··· Record extracts ···
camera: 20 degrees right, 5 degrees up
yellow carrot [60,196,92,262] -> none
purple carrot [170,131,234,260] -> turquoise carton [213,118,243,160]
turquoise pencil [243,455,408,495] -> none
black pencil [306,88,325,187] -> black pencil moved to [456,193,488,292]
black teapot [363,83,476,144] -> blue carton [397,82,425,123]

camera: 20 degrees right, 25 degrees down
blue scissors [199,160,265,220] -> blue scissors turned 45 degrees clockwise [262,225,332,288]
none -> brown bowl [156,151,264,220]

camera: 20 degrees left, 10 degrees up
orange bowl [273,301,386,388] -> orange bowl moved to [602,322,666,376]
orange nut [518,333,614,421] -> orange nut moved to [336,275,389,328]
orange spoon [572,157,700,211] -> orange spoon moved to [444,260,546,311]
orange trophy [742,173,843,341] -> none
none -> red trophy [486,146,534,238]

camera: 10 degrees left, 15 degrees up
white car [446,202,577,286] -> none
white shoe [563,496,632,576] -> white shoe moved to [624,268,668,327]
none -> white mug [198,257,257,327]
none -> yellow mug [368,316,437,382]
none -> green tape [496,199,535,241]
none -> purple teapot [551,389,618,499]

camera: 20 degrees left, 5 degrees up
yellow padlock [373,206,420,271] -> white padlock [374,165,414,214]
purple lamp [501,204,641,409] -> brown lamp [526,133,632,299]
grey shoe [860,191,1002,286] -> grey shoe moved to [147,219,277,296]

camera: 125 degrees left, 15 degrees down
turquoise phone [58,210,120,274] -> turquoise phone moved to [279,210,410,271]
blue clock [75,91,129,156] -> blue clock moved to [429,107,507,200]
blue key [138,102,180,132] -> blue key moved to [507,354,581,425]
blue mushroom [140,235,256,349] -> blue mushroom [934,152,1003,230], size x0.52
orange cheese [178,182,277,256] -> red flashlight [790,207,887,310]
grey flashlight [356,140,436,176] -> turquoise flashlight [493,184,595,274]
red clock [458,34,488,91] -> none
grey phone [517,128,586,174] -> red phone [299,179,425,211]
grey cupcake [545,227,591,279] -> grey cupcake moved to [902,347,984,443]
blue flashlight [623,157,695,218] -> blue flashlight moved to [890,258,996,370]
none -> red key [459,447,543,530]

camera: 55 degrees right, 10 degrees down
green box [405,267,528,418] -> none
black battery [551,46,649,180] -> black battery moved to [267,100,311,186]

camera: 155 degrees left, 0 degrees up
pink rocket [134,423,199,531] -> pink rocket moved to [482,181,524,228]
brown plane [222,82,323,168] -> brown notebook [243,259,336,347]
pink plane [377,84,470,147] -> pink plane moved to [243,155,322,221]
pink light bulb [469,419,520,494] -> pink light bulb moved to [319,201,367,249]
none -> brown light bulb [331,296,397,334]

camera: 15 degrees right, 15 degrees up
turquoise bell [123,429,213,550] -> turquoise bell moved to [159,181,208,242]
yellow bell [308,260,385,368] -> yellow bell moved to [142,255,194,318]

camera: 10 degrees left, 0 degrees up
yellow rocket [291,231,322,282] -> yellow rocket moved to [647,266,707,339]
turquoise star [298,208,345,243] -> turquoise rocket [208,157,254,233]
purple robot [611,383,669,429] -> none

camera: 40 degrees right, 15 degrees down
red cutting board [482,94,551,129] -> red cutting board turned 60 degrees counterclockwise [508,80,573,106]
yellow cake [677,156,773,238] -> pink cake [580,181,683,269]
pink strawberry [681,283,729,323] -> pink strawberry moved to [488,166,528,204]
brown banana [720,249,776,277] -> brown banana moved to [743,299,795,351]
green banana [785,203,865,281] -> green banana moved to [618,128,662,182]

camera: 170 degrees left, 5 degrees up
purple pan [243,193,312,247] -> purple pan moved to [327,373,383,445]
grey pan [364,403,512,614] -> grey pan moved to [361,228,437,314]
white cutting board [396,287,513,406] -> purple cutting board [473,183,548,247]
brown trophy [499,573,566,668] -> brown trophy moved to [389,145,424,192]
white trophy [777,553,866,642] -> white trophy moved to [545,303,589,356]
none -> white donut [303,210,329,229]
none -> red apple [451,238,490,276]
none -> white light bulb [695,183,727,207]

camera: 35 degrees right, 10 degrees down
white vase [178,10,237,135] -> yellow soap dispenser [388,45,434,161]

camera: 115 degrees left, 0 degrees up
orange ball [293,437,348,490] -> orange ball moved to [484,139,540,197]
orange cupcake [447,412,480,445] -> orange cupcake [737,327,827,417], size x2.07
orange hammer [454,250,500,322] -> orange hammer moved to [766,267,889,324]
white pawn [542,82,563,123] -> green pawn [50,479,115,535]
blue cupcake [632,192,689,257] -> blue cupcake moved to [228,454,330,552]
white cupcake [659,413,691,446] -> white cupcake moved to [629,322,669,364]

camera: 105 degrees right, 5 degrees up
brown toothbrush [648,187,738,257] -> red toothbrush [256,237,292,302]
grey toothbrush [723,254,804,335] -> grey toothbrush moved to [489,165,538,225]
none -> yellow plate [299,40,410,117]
···
**What you need to do**
Using the entries above, give again each line from the one containing "grey pan [364,403,512,614]" through the last line, exactly and only those.

**Result below**
grey pan [364,403,512,614] -> grey pan moved to [361,228,437,314]
white cutting board [396,287,513,406] -> purple cutting board [473,183,548,247]
brown trophy [499,573,566,668] -> brown trophy moved to [389,145,424,192]
white trophy [777,553,866,642] -> white trophy moved to [545,303,589,356]
none -> white donut [303,210,329,229]
none -> red apple [451,238,490,276]
none -> white light bulb [695,183,727,207]

camera: 35 degrees right, 10 degrees down
white vase [178,10,237,135] -> yellow soap dispenser [388,45,434,161]

camera: 115 degrees left, 0 degrees up
orange ball [293,437,348,490] -> orange ball moved to [484,139,540,197]
orange cupcake [447,412,480,445] -> orange cupcake [737,327,827,417], size x2.07
orange hammer [454,250,500,322] -> orange hammer moved to [766,267,889,324]
white pawn [542,82,563,123] -> green pawn [50,479,115,535]
blue cupcake [632,192,689,257] -> blue cupcake moved to [228,454,330,552]
white cupcake [659,413,691,446] -> white cupcake moved to [629,322,669,364]

camera: 105 degrees right, 5 degrees up
brown toothbrush [648,187,738,257] -> red toothbrush [256,237,292,302]
grey toothbrush [723,254,804,335] -> grey toothbrush moved to [489,165,538,225]
none -> yellow plate [299,40,410,117]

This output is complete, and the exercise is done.